=== Prompt ===
This exercise calls for the records to be repeated in full, exactly as written.

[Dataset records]
_ _ _

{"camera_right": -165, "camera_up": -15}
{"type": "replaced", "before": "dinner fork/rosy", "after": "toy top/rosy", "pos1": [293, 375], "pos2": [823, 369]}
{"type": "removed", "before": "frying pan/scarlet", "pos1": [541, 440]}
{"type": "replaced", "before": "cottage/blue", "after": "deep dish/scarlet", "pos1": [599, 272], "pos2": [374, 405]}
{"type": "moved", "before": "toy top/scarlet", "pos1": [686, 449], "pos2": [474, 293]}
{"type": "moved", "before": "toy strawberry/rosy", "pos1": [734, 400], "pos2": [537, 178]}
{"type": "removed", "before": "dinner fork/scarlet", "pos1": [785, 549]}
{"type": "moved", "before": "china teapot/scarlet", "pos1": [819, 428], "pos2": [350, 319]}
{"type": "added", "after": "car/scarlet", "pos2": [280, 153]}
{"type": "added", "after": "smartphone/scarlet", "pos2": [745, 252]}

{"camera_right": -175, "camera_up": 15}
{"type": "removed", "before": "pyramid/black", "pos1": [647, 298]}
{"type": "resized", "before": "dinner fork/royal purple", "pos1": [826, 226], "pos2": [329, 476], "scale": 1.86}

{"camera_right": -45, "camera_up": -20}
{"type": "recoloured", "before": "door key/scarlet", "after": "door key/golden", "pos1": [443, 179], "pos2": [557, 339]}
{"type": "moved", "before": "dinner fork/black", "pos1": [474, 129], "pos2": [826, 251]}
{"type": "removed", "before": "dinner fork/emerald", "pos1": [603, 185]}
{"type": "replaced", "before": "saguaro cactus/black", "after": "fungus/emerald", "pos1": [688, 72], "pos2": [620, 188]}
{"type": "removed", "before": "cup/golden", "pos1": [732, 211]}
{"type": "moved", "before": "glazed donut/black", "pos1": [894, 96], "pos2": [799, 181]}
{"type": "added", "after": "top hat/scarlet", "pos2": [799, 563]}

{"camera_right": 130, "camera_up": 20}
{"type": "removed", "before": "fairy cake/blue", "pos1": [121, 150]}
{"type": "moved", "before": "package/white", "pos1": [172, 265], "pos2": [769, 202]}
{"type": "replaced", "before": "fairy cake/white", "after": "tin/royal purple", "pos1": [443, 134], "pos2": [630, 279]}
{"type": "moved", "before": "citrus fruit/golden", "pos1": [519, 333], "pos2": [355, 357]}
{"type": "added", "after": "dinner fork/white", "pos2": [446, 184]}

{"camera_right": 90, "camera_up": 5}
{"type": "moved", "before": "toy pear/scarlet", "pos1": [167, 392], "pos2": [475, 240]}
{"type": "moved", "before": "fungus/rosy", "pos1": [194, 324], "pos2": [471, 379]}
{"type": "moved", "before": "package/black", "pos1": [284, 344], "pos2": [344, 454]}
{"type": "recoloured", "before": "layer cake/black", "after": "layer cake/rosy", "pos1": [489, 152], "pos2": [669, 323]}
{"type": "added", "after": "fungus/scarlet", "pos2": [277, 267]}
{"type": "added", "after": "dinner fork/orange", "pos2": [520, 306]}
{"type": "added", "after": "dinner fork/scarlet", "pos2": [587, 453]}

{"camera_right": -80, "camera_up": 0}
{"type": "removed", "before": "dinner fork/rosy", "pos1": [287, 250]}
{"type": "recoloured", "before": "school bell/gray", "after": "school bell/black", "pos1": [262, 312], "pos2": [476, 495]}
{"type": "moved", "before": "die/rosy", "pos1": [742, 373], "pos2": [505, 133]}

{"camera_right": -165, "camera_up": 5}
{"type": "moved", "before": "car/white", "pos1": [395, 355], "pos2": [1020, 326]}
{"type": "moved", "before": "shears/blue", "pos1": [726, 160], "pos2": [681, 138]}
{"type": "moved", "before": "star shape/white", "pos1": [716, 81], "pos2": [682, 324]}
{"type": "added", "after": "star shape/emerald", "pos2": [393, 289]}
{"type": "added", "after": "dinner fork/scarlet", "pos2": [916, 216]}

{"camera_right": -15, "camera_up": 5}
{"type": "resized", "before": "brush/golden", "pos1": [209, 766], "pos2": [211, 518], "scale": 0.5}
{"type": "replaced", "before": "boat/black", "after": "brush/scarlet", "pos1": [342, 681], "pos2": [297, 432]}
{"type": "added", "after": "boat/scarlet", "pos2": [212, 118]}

_ _ _

=== Finished task ===
{"camera_right": -165, "camera_up": -15}
{"type": "replaced", "before": "dinner fork/rosy", "after": "toy top/rosy", "pos1": [293, 375], "pos2": [823, 369]}
{"type": "removed", "before": "frying pan/scarlet", "pos1": [541, 440]}
{"type": "replaced", "before": "cottage/blue", "after": "deep dish/scarlet", "pos1": [599, 272], "pos2": [374, 405]}
{"type": "moved", "before": "toy top/scarlet", "pos1": [686, 449], "pos2": [474, 293]}
{"type": "moved", "before": "toy strawberry/rosy", "pos1": [734, 400], "pos2": [537, 178]}
{"type": "removed", "before": "dinner fork/scarlet", "pos1": [785, 549]}
{"type": "moved", "before": "china teapot/scarlet", "pos1": [819, 428], "pos2": [350, 319]}
{"type": "added", "after": "car/scarlet", "pos2": [280, 153]}
{"type": "added", "after": "smartphone/scarlet", "pos2": [745, 252]}

{"camera_right": -175, "camera_up": 15}
{"type": "removed", "before": "pyramid/black", "pos1": [647, 298]}
{"type": "resized", "before": "dinner fork/royal purple", "pos1": [826, 226], "pos2": [329, 476], "scale": 1.86}

{"camera_right": -45, "camera_up": -20}
{"type": "recoloured", "before": "door key/scarlet", "after": "door key/golden", "pos1": [443, 179], "pos2": [557, 339]}
{"type": "moved", "before": "dinner fork/black", "pos1": [474, 129], "pos2": [826, 251]}
{"type": "removed", "before": "dinner fork/emerald", "pos1": [603, 185]}
{"type": "replaced", "before": "saguaro cactus/black", "after": "fungus/emerald", "pos1": [688, 72], "pos2": [620, 188]}
{"type": "removed", "before": "cup/golden", "pos1": [732, 211]}
{"type": "moved", "before": "glazed donut/black", "pos1": [894, 96], "pos2": [799, 181]}
{"type": "added", "after": "top hat/scarlet", "pos2": [799, 563]}

{"camera_right": 130, "camera_up": 20}
{"type": "removed", "before": "fairy cake/blue", "pos1": [121, 150]}
{"type": "moved", "before": "package/white", "pos1": [172, 265], "pos2": [769, 202]}
{"type": "replaced", "before": "fairy cake/white", "after": "tin/royal purple", "pos1": [443, 134], "pos2": [630, 279]}
{"type": "moved", "before": "citrus fruit/golden", "pos1": [519, 333], "pos2": [355, 357]}
{"type": "added", "after": "dinner fork/white", "pos2": [446, 184]}

{"camera_right": 90, "camera_up": 5}
{"type": "moved", "before": "toy pear/scarlet", "pos1": [167, 392], "pos2": [475, 240]}
{"type": "moved", "before": "fungus/rosy", "pos1": [194, 324], "pos2": [471, 379]}
{"type": "moved", "before": "package/black", "pos1": [284, 344], "pos2": [344, 454]}
{"type": "recoloured", "before": "layer cake/black", "after": "layer cake/rosy", "pos1": [489, 152], "pos2": [669, 323]}
{"type": "added", "after": "fungus/scarlet", "pos2": [277, 267]}
{"type": "added", "after": "dinner fork/orange", "pos2": [520, 306]}
{"type": "added", "after": "dinner fork/scarlet", "pos2": [587, 453]}

{"camera_right": -80, "camera_up": 0}
{"type": "removed", "before": "dinner fork/rosy", "pos1": [287, 250]}
{"type": "recoloured", "before": "school bell/gray", "after": "school bell/black", "pos1": [262, 312], "pos2": [476, 495]}
{"type": "moved", "before": "die/rosy", "pos1": [742, 373], "pos2": [505, 133]}

{"camera_right": -165, "camera_up": 5}
{"type": "moved", "before": "car/white", "pos1": [395, 355], "pos2": [1020, 326]}
{"type": "moved", "before": "shears/blue", "pos1": [726, 160], "pos2": [681, 138]}
{"type": "moved", "before": "star shape/white", "pos1": [716, 81], "pos2": [682, 324]}
{"type": "added", "after": "star shape/emerald", "pos2": [393, 289]}
{"type": "added", "after": "dinner fork/scarlet", "pos2": [916, 216]}

{"camera_right": -15, "camera_up": 5}
{"type": "resized", "before": "brush/golden", "pos1": [209, 766], "pos2": [211, 518], "scale": 0.5}
{"type": "replaced", "before": "boat/black", "after": "brush/scarlet", "pos1": [342, 681], "pos2": [297, 432]}
{"type": "added", "after": "boat/scarlet", "pos2": [212, 118]}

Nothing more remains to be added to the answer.